Records from a data source
● ● ● ● ●

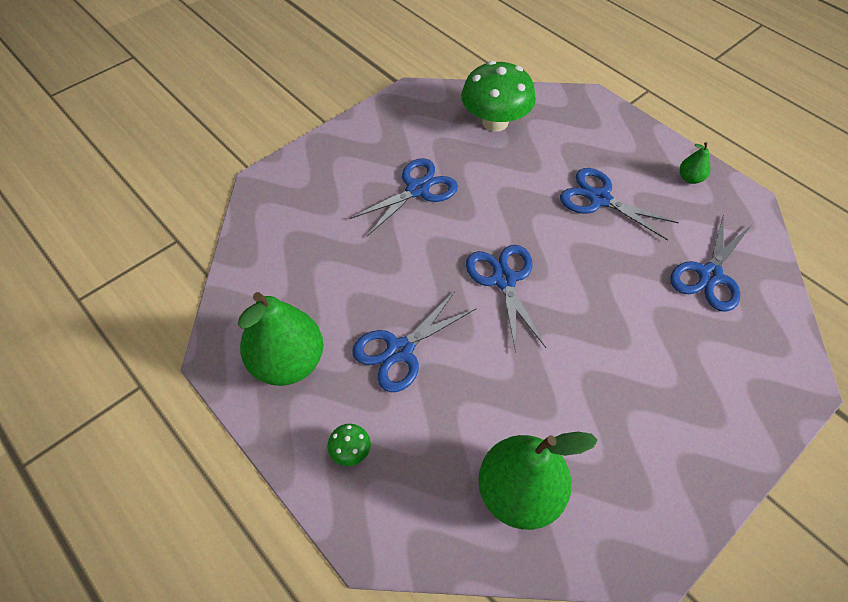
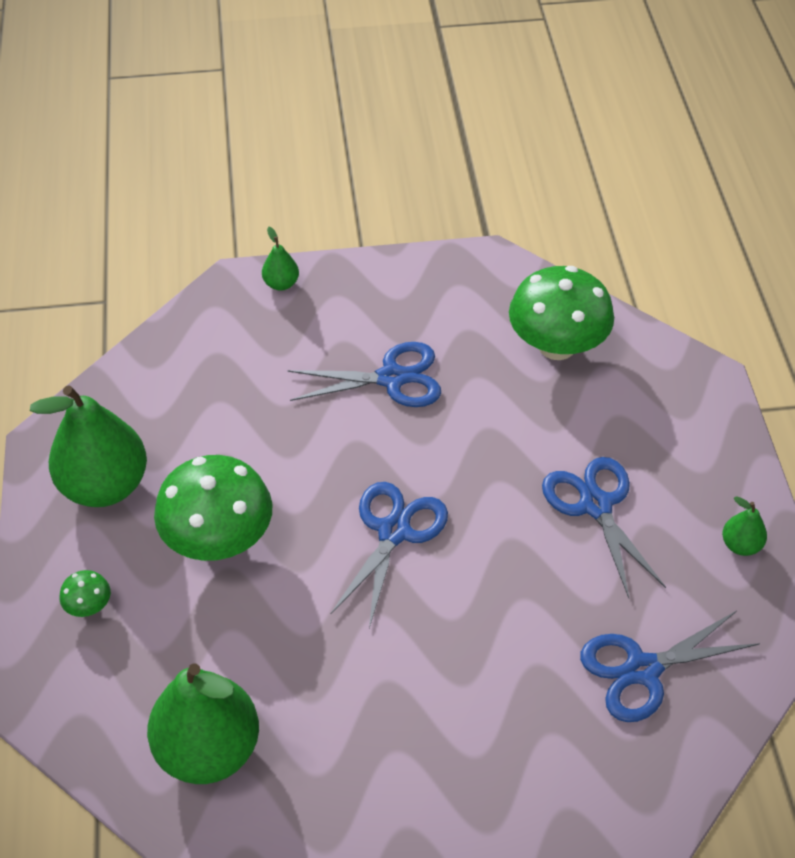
camera: 35 degrees right, 5 degrees down
(294, 168) = (281, 284): none -> green pear
(400, 350) = (219, 539): blue scissors -> green mushroom

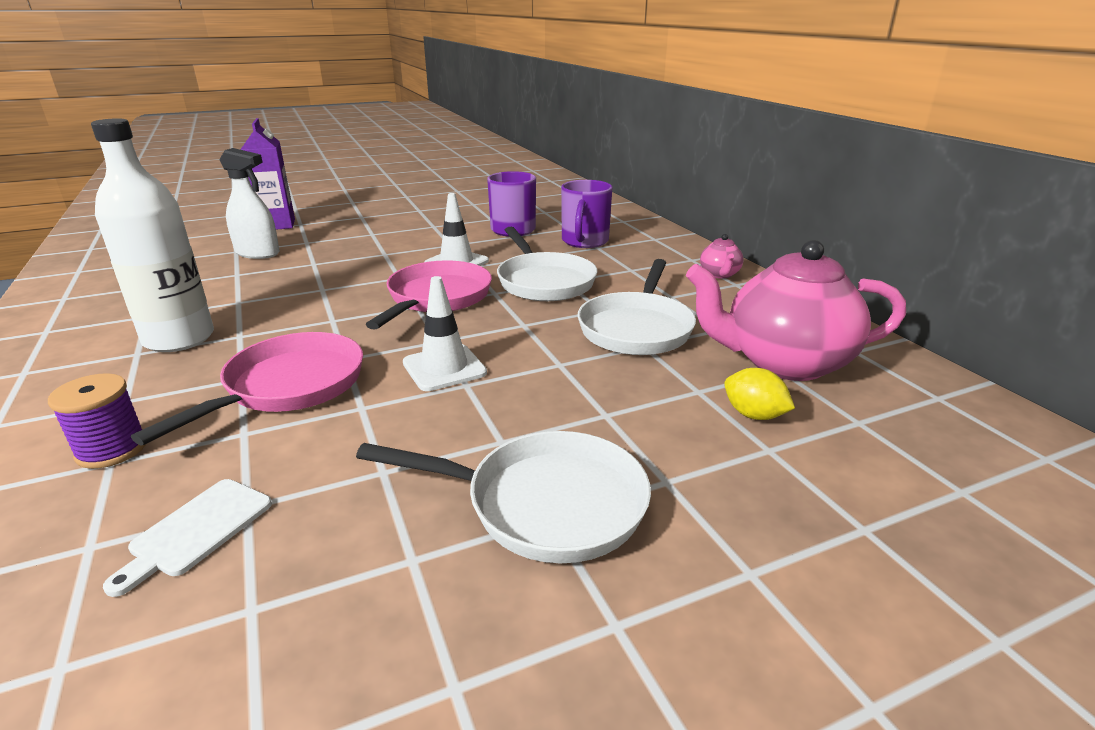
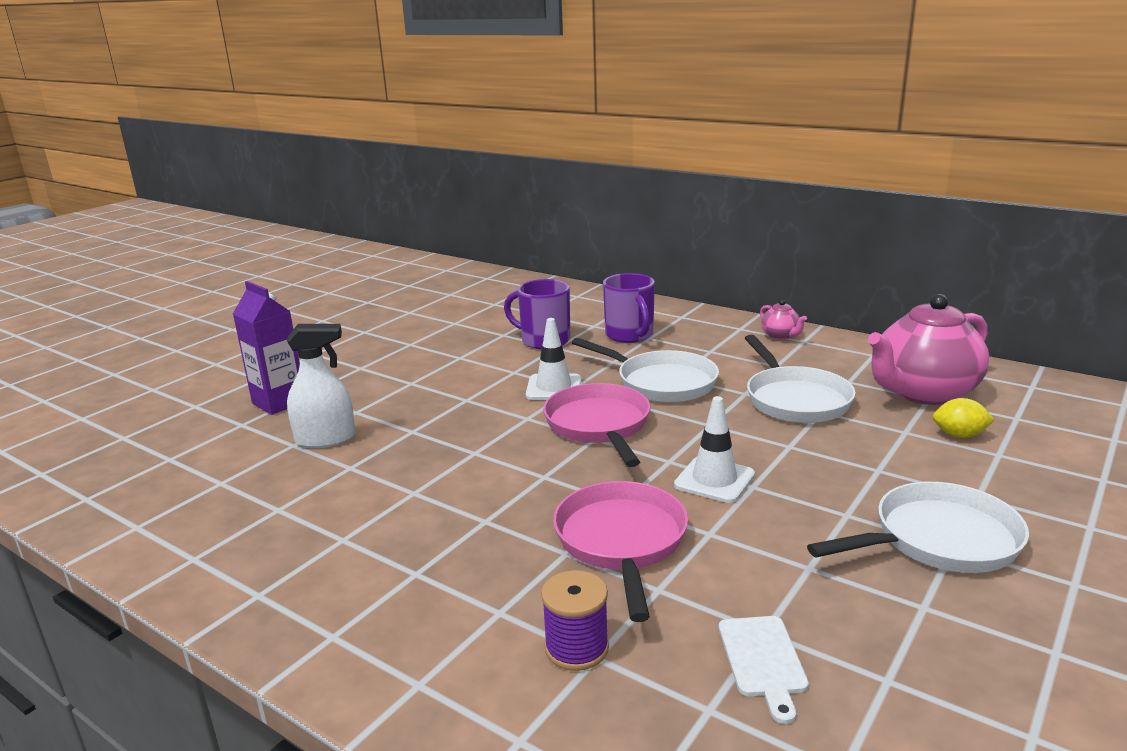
camera: 30 degrees left, 5 degrees down
(179, 339) = (431, 545): white bottle -> none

● ● ● ● ●

Assignment
Transcribe every line from the one with "(400, 350) = (219, 539): blue" to the last line of the records above, exactly, excluding pictures.

Output below
(400, 350) = (219, 539): blue scissors -> green mushroom

camera: 30 degrees left, 5 degrees down
(179, 339) = (431, 545): white bottle -> none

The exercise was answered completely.